_What you will do_.
Among the entries, which lines carry the string "ruler"? Copy every one.
(Beginning of Data section)
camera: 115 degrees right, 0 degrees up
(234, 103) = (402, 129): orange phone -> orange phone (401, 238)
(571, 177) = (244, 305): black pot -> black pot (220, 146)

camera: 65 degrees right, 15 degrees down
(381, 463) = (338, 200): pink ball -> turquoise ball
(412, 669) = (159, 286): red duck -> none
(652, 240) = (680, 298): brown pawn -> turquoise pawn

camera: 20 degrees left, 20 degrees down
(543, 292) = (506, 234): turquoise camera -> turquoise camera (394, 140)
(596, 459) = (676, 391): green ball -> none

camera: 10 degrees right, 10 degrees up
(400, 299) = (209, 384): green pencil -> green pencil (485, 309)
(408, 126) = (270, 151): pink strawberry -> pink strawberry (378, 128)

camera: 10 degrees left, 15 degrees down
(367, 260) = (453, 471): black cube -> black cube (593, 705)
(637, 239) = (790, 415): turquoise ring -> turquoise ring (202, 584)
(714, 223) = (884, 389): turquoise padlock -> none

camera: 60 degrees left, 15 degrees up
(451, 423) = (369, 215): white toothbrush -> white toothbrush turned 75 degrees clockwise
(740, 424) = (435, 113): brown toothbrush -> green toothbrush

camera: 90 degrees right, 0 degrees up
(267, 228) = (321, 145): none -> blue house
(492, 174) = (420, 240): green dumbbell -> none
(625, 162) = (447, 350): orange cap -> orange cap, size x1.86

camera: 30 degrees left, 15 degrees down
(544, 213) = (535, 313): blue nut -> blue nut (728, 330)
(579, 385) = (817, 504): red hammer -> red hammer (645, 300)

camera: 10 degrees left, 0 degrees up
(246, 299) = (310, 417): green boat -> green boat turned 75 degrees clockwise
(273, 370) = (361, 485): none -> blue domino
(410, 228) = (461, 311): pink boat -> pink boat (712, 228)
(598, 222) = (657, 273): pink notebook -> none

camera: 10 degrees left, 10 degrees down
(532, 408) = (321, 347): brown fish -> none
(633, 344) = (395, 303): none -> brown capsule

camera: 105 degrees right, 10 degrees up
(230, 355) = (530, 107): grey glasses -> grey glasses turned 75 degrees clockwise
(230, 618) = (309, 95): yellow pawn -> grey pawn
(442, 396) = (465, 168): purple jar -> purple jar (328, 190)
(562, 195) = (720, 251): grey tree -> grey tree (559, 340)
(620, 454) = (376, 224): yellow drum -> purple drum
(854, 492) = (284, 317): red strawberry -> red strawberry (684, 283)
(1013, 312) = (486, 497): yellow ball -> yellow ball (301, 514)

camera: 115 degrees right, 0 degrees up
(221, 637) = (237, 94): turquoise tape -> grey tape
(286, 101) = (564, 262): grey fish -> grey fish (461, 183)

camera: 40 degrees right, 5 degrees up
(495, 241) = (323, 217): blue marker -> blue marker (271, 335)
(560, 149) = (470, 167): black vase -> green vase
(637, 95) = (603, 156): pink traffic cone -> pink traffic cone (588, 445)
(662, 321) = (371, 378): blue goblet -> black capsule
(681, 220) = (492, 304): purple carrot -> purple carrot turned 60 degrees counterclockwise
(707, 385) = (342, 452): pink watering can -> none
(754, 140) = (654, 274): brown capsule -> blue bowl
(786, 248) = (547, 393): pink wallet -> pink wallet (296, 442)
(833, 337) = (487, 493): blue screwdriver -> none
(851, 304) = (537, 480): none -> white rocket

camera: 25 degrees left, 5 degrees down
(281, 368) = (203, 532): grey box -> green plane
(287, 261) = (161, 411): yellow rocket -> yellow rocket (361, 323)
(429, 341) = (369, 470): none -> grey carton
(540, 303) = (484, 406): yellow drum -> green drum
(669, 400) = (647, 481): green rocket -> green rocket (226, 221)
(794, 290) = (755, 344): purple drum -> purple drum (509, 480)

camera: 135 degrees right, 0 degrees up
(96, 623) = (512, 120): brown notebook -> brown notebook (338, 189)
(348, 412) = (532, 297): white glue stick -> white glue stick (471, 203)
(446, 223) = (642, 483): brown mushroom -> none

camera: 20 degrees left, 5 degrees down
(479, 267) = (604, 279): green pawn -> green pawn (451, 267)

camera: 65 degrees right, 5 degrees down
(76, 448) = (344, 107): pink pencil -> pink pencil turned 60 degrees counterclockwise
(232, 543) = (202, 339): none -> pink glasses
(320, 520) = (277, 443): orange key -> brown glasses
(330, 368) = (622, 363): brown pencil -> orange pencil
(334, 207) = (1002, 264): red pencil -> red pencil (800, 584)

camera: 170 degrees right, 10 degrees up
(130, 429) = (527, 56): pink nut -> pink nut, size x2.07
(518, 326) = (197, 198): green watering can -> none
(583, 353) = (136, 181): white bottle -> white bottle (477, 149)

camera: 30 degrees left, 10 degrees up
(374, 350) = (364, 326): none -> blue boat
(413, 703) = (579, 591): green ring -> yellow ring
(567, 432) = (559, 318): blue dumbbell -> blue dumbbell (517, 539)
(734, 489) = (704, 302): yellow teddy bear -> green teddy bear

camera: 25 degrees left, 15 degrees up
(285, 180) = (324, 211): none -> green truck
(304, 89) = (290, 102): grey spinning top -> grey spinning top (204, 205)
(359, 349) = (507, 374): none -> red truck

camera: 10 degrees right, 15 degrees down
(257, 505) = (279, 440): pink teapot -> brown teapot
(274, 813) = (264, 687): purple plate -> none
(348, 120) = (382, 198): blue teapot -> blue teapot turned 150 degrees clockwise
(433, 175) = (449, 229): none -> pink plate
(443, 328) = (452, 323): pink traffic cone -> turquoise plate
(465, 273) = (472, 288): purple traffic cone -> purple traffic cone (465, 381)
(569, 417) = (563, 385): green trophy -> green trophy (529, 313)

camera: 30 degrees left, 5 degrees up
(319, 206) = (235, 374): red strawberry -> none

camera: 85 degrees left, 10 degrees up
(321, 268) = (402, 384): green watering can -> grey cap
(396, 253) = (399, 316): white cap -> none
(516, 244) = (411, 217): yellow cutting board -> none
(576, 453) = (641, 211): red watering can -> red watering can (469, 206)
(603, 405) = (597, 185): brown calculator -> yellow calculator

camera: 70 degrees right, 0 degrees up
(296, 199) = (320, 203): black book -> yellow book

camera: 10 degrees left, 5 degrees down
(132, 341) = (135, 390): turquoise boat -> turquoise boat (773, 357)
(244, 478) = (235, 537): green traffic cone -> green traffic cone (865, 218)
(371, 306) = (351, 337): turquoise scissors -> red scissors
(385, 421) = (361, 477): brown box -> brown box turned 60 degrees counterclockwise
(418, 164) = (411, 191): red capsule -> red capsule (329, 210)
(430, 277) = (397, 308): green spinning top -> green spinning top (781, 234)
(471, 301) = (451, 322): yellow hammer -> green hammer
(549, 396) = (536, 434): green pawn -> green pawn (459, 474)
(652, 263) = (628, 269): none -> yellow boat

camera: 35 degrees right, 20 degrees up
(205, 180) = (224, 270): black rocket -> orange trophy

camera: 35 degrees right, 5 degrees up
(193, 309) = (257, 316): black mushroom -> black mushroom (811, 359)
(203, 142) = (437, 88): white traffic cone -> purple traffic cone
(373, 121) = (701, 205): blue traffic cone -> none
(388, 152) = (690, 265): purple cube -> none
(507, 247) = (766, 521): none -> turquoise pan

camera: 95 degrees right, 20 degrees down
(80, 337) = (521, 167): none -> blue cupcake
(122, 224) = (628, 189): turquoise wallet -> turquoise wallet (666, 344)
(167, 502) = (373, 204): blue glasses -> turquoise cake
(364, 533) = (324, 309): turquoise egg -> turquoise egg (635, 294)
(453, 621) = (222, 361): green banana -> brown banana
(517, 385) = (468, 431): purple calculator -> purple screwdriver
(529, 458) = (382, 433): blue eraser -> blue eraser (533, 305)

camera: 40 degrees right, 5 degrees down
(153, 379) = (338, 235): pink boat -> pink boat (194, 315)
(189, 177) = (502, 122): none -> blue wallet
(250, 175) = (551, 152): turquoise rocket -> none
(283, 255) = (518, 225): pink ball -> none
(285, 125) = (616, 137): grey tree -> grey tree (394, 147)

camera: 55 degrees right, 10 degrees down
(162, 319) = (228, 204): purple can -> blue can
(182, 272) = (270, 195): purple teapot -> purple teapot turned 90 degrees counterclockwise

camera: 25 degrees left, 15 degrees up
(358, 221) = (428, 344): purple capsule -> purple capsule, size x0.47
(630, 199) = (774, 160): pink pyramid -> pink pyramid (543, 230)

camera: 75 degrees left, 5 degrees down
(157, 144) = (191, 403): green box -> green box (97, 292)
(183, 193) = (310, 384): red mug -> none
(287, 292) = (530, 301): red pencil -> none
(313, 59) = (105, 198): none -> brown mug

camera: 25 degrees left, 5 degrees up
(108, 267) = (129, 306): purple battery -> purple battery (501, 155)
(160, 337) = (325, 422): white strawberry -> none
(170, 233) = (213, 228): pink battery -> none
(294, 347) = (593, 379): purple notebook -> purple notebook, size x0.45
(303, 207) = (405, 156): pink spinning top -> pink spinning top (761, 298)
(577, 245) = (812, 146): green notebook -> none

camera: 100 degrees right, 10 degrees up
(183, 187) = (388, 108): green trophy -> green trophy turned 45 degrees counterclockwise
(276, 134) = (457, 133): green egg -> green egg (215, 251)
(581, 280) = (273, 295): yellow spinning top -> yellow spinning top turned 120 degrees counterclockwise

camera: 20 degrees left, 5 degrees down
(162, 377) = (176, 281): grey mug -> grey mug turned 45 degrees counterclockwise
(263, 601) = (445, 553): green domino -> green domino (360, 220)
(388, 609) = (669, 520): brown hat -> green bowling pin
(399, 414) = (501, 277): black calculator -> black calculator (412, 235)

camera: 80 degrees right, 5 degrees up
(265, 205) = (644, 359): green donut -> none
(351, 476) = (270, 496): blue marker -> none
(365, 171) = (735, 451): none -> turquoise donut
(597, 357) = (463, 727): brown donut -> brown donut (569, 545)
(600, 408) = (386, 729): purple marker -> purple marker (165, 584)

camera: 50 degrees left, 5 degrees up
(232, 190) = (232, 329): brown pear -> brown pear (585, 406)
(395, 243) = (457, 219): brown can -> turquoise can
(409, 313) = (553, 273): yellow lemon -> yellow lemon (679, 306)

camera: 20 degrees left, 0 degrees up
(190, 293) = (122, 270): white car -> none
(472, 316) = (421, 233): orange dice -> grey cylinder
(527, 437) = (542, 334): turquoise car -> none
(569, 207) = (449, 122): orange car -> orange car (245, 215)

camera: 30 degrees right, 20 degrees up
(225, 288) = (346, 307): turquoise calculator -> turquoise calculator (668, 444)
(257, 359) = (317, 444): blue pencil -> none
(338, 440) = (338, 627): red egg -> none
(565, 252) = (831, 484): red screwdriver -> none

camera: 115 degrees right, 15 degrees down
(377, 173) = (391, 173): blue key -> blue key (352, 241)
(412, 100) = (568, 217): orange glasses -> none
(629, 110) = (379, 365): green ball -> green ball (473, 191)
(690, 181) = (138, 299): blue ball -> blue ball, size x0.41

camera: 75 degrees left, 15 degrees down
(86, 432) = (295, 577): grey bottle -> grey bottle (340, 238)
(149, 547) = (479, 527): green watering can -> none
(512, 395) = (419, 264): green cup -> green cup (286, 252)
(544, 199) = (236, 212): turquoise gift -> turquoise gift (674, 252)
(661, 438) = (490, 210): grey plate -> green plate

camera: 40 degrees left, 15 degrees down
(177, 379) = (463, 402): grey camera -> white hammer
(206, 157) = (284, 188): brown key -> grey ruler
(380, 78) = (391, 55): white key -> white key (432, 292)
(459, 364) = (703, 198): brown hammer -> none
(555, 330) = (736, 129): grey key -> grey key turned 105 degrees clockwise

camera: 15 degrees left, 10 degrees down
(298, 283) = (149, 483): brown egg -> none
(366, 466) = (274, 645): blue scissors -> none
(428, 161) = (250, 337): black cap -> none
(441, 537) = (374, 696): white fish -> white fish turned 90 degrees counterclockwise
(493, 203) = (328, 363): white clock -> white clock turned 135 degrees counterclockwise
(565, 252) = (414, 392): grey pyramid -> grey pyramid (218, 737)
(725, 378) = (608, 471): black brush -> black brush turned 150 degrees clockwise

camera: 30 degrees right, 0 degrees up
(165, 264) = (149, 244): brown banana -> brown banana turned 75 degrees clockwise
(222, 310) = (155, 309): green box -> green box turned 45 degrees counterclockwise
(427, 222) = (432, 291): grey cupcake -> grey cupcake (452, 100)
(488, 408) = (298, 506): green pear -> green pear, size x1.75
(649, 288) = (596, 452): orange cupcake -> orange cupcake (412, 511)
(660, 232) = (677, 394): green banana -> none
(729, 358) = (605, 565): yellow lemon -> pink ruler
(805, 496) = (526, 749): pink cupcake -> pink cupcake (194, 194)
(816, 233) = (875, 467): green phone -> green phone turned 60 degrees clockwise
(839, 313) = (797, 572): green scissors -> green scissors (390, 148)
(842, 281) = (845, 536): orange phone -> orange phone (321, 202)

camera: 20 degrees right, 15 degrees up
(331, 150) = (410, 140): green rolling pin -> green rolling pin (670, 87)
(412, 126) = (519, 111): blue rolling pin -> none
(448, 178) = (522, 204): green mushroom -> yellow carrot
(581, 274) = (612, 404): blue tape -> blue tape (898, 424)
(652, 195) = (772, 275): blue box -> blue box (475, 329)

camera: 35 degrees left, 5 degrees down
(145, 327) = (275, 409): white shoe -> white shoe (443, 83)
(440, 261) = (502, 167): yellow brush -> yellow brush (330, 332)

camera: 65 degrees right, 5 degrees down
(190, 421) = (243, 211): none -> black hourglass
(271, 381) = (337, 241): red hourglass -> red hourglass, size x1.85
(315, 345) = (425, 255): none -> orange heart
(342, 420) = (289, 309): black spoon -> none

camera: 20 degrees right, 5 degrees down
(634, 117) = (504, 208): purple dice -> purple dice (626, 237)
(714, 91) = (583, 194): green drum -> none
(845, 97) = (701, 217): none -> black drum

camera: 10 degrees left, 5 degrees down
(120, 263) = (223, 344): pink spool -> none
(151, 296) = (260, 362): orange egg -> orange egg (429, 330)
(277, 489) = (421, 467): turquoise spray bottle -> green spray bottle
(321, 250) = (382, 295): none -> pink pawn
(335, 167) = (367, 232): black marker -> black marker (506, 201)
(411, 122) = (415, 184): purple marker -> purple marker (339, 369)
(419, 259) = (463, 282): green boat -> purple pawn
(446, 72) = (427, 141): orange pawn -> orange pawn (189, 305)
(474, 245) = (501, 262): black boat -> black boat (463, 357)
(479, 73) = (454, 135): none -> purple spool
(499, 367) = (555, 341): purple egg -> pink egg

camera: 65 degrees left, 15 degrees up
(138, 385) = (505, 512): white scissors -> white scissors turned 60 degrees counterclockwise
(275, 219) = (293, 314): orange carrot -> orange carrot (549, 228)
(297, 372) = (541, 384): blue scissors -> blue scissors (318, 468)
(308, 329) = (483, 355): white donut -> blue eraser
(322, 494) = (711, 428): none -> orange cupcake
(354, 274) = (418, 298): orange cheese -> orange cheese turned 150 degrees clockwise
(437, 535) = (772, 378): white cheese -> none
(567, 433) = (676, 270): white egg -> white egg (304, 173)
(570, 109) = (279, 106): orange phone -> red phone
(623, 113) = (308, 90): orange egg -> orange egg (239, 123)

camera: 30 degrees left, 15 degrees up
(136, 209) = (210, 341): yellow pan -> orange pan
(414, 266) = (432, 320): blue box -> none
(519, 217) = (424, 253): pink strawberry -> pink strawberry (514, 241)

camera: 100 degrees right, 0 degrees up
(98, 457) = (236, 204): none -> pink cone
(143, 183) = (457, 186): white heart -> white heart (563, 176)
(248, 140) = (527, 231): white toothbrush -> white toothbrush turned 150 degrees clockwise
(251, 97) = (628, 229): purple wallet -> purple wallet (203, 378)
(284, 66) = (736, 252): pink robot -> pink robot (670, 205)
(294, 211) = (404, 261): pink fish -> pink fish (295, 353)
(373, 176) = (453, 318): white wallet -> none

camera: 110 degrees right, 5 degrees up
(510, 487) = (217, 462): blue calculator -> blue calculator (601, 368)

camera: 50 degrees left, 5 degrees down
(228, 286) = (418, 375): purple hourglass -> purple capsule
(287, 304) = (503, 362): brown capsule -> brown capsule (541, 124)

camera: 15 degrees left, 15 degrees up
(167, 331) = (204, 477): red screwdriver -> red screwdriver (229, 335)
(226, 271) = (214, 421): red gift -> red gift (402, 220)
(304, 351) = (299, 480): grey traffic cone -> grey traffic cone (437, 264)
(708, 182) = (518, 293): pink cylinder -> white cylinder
(End of Data section)
_Written answer_.
(206, 157) = (284, 188): brown key -> grey ruler
(729, 358) = (605, 565): yellow lemon -> pink ruler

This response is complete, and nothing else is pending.